### Input data
——————————

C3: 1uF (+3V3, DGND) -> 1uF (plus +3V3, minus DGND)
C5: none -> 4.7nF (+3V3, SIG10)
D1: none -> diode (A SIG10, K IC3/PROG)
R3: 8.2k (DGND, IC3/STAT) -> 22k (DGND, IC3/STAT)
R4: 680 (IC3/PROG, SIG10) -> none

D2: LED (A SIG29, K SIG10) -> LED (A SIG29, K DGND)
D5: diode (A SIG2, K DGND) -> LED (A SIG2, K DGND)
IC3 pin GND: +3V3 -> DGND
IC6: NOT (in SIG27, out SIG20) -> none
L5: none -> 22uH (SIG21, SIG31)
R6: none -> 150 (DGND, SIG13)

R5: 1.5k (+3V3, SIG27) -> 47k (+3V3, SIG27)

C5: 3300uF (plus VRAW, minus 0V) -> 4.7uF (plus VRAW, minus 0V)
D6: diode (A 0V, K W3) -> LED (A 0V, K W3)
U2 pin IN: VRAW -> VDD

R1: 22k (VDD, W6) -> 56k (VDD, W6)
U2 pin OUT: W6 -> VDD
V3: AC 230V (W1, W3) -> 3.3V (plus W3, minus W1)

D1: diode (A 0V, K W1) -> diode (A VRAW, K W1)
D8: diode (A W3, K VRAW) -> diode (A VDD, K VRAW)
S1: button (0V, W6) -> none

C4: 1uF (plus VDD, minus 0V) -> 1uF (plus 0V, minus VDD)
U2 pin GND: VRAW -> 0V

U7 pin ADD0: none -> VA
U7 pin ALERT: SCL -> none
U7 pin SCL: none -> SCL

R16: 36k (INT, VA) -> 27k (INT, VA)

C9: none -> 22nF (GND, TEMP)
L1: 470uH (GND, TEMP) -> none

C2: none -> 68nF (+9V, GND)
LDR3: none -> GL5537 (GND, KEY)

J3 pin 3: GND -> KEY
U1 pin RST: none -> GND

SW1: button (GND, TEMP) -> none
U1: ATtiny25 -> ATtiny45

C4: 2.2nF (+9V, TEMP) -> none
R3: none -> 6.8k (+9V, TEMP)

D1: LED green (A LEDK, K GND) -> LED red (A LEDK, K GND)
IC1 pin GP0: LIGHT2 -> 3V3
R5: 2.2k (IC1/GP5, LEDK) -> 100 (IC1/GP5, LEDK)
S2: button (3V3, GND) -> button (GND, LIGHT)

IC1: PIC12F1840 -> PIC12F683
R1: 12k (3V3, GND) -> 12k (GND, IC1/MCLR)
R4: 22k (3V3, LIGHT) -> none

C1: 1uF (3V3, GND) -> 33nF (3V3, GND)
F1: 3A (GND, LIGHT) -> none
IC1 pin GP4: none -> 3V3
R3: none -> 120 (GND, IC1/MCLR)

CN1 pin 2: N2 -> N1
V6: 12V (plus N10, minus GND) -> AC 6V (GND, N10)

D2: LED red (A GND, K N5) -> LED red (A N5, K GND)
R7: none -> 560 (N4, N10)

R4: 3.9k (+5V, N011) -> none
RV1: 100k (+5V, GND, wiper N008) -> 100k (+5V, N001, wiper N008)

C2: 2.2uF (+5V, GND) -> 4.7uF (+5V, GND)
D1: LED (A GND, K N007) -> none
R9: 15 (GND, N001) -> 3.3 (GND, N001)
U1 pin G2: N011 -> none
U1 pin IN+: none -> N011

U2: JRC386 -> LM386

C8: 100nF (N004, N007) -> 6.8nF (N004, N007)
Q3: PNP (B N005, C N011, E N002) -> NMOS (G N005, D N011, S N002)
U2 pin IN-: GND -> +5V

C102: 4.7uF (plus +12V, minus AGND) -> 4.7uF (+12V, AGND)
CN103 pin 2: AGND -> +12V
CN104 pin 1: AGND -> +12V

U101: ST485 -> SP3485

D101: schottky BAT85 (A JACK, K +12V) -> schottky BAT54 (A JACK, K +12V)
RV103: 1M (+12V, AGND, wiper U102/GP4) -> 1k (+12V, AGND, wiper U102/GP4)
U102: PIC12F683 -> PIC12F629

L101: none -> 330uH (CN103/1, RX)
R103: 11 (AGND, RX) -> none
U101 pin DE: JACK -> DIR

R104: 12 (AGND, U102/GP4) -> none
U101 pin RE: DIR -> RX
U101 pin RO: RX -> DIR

——————————

### Requirement
Repeat exactly the lines above, starting with the first line of the records and finishing with the line holding "V3: AC 230V". Add no other line.

### Result of the task
C3: 1uF (+3V3, DGND) -> 1uF (plus +3V3, minus DGND)
C5: none -> 4.7nF (+3V3, SIG10)
D1: none -> diode (A SIG10, K IC3/PROG)
R3: 8.2k (DGND, IC3/STAT) -> 22k (DGND, IC3/STAT)
R4: 680 (IC3/PROG, SIG10) -> none

D2: LED (A SIG29, K SIG10) -> LED (A SIG29, K DGND)
D5: diode (A SIG2, K DGND) -> LED (A SIG2, K DGND)
IC3 pin GND: +3V3 -> DGND
IC6: NOT (in SIG27, out SIG20) -> none
L5: none -> 22uH (SIG21, SIG31)
R6: none -> 150 (DGND, SIG13)

R5: 1.5k (+3V3, SIG27) -> 47k (+3V3, SIG27)

C5: 3300uF (plus VRAW, minus 0V) -> 4.7uF (plus VRAW, minus 0V)
D6: diode (A 0V, K W3) -> LED (A 0V, K W3)
U2 pin IN: VRAW -> VDD

R1: 22k (VDD, W6) -> 56k (VDD, W6)
U2 pin OUT: W6 -> VDD
V3: AC 230V (W1, W3) -> 3.3V (plus W3, minus W1)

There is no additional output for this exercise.